## [SUPPLIED DATA]
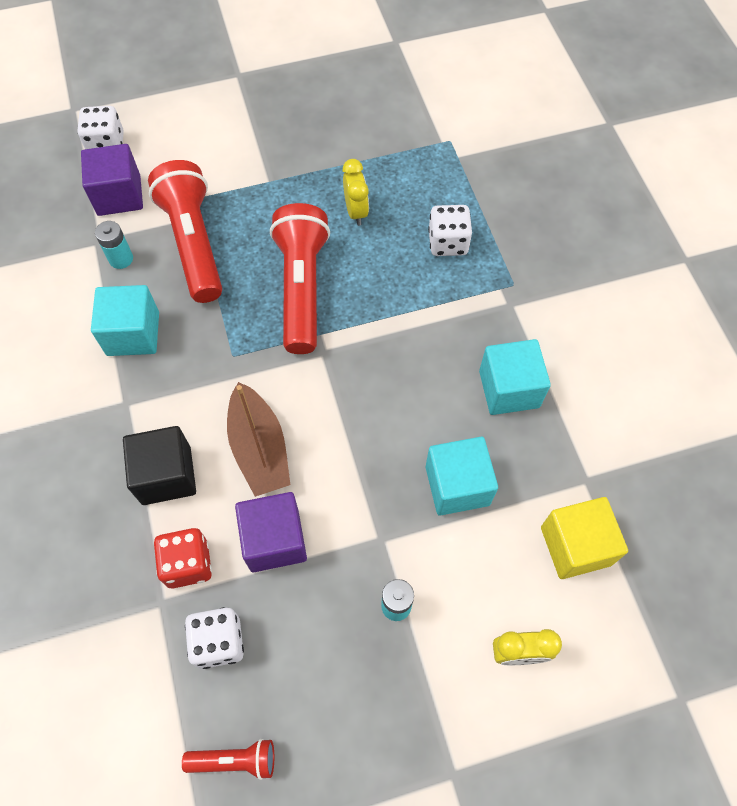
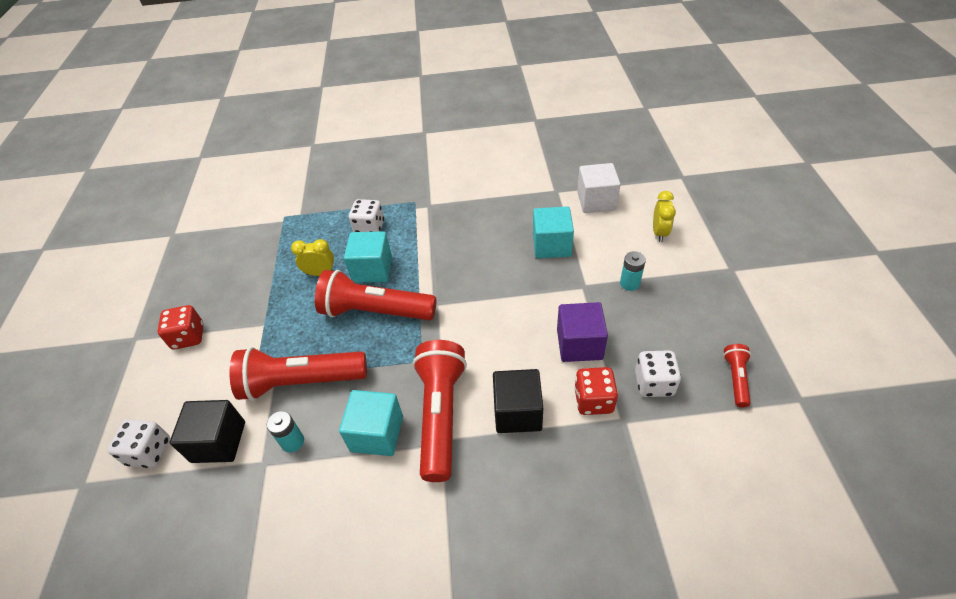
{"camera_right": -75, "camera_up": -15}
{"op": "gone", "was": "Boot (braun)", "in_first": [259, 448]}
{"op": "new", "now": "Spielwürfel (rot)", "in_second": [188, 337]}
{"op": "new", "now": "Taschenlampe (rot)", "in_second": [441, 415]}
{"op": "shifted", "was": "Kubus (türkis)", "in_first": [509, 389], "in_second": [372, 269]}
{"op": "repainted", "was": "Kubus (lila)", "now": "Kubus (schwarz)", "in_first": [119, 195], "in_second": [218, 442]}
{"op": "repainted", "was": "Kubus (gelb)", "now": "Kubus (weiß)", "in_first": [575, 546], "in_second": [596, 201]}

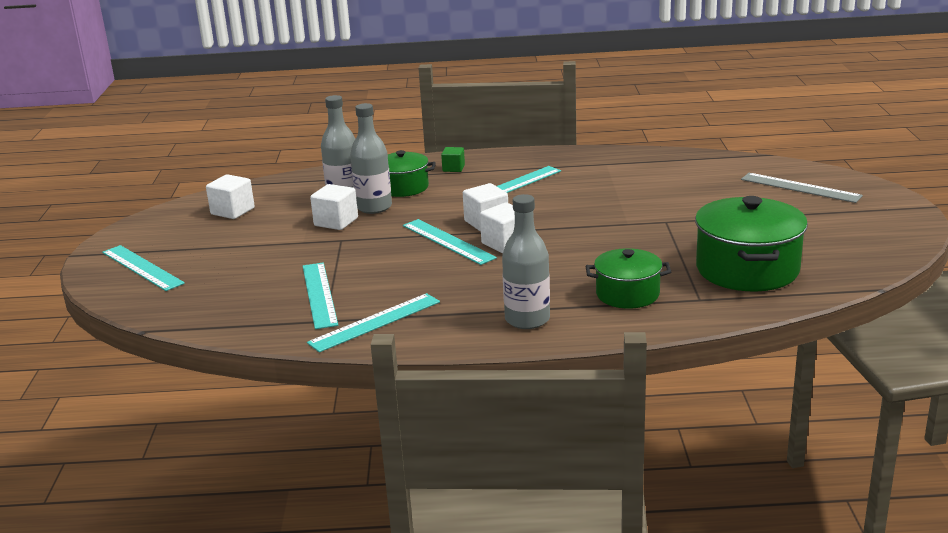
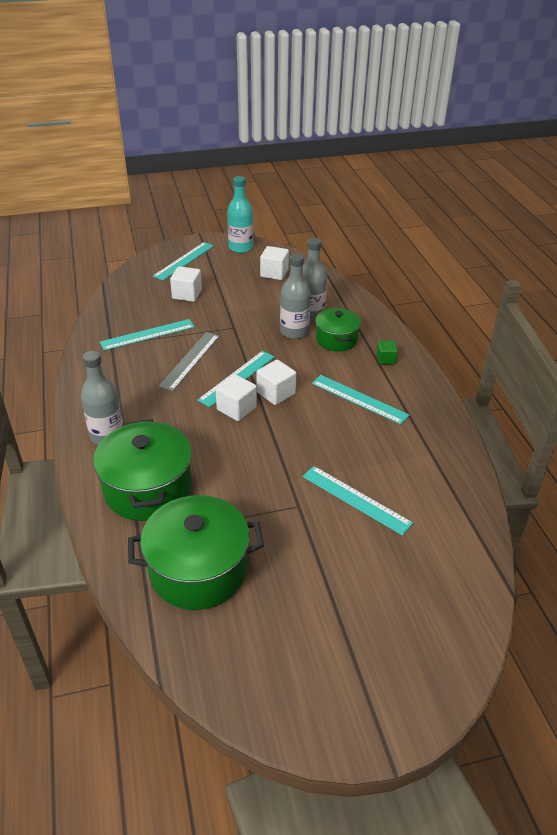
{"camera_right": 75, "camera_up": 15}
{"op": "new", "now": "Flasche (türkis)", "in_second": [240, 247]}
{"op": "shifted", "was": "Lineal (türkis)", "in_first": [375, 322], "in_second": [356, 499]}
{"op": "shifted", "was": "Kubus (weiß)", "in_first": [336, 222], "in_second": [187, 294]}
{"op": "shifted", "was": "Lineal (grau)", "in_first": [800, 187], "in_second": [190, 360]}
{"op": "scaled", "was": "Kochtopf (grün)", "in_first": [627, 294], "in_second": [148, 488], "ratio": 1.65}

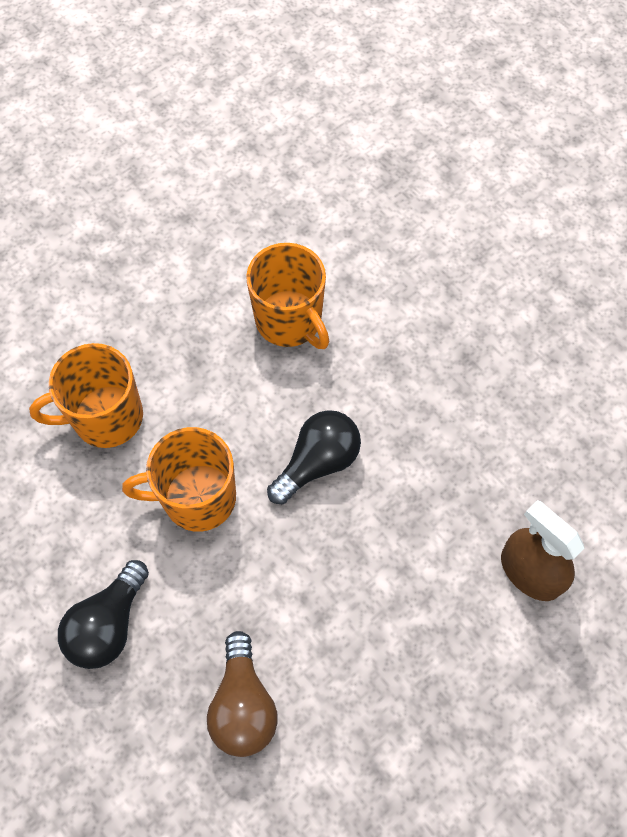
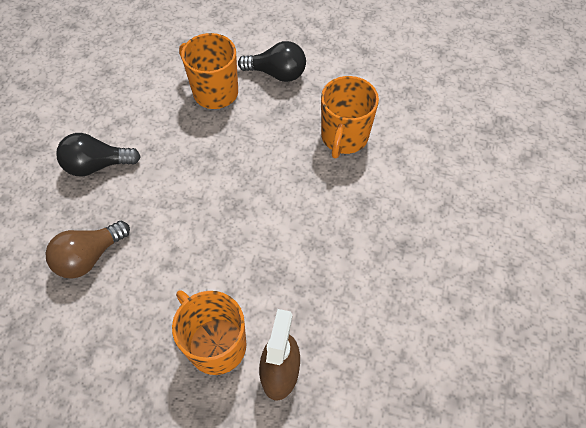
{"camera_right": 55, "camera_up": -5}
{"op": "shifted", "was": "Tasse (orange)", "in_first": [197, 498], "in_second": [216, 344]}
{"op": "shifted", "was": "Glühbirne (schwarz)", "in_first": [318, 462], "in_second": [277, 74]}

## [WORK REQUEST]
Print the data above exactly, minus pictures.

## [RESPONSE TO THIS EXERCISE]
{"camera_right": -75, "camera_up": -15}
{"op": "gone", "was": "Boot (braun)", "in_first": [259, 448]}
{"op": "new", "now": "Spielwürfel (rot)", "in_second": [188, 337]}
{"op": "new", "now": "Taschenlampe (rot)", "in_second": [441, 415]}
{"op": "shifted", "was": "Kubus (türkis)", "in_first": [509, 389], "in_second": [372, 269]}
{"op": "repainted", "was": "Kubus (lila)", "now": "Kubus (schwarz)", "in_first": [119, 195], "in_second": [218, 442]}
{"op": "repainted", "was": "Kubus (gelb)", "now": "Kubus (weiß)", "in_first": [575, 546], "in_second": [596, 201]}

{"camera_right": 75, "camera_up": 15}
{"op": "new", "now": "Flasche (türkis)", "in_second": [240, 247]}
{"op": "shifted", "was": "Lineal (türkis)", "in_first": [375, 322], "in_second": [356, 499]}
{"op": "shifted", "was": "Kubus (weiß)", "in_first": [336, 222], "in_second": [187, 294]}
{"op": "shifted", "was": "Lineal (grau)", "in_first": [800, 187], "in_second": [190, 360]}
{"op": "scaled", "was": "Kochtopf (grün)", "in_first": [627, 294], "in_second": [148, 488], "ratio": 1.65}

{"camera_right": 55, "camera_up": -5}
{"op": "shifted", "was": "Tasse (orange)", "in_first": [197, 498], "in_second": [216, 344]}
{"op": "shifted", "was": "Glühbirne (schwarz)", "in_first": [318, 462], "in_second": [277, 74]}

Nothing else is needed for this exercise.